_What you need to do_. The expected response consists solely of the lines from the line with "camera: 10 degrees left, 5 degrees up" through the last line of the material below, copied exactly.

_Extracted information_.
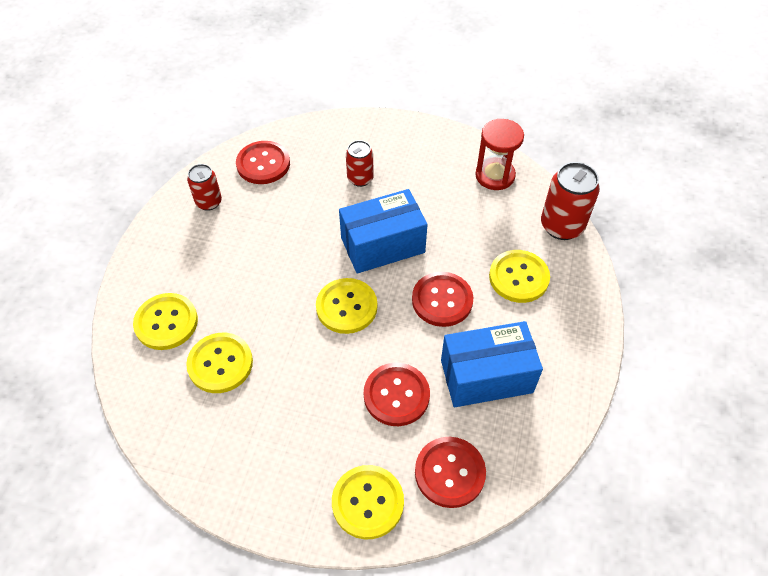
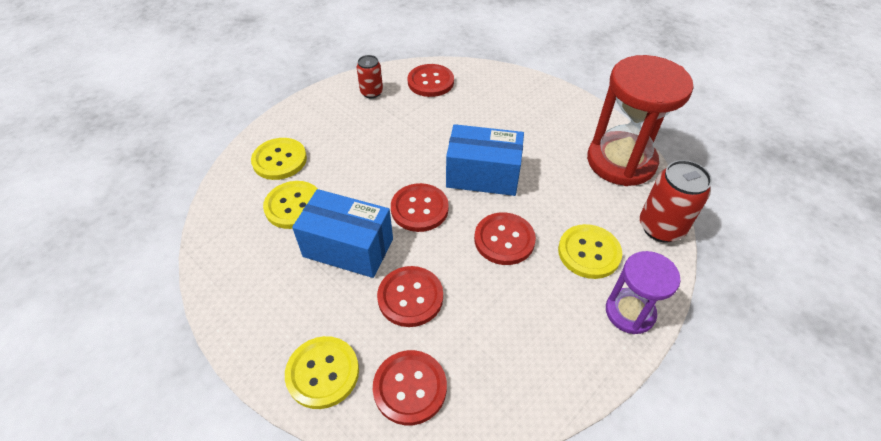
camera: 30 degrees right, 5 degrees down
yellow button [316,278,377,334] -> red button [391,183,449,232]
red can [346,140,374,187] -> none
blue box [441,321,543,407] -> blue box moved to [292,189,393,278]
red hourglass [475,119,524,190] -> red hourglass [587,55,694,186], size x1.74
none -> purple hourglass [606,251,681,334]

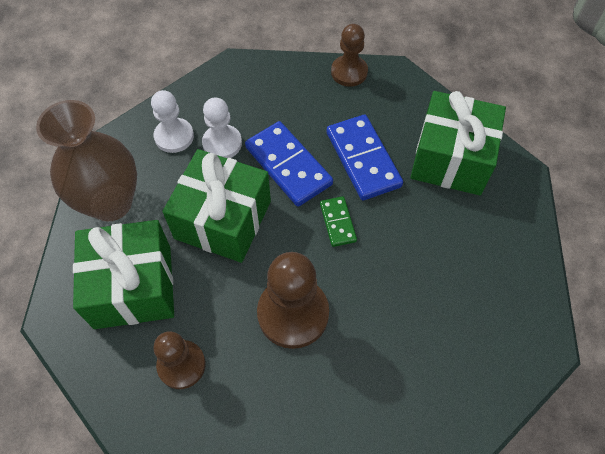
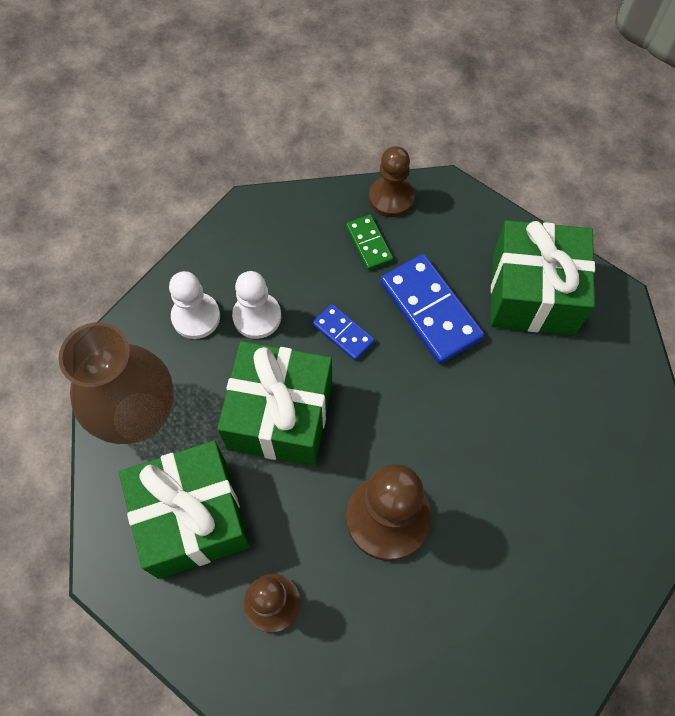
camera: 10 degrees left, 5 degrees up
blue domino [245,121,333,207] -> blue domino [313,304,375,361], size x0.54
green domino [320,196,357,247] -> green domino moved to [346,215,393,270]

_Result for this exercise_.
camera: 10 degrees left, 5 degrees up
blue domino [245,121,333,207] -> blue domino [313,304,375,361], size x0.54
green domino [320,196,357,247] -> green domino moved to [346,215,393,270]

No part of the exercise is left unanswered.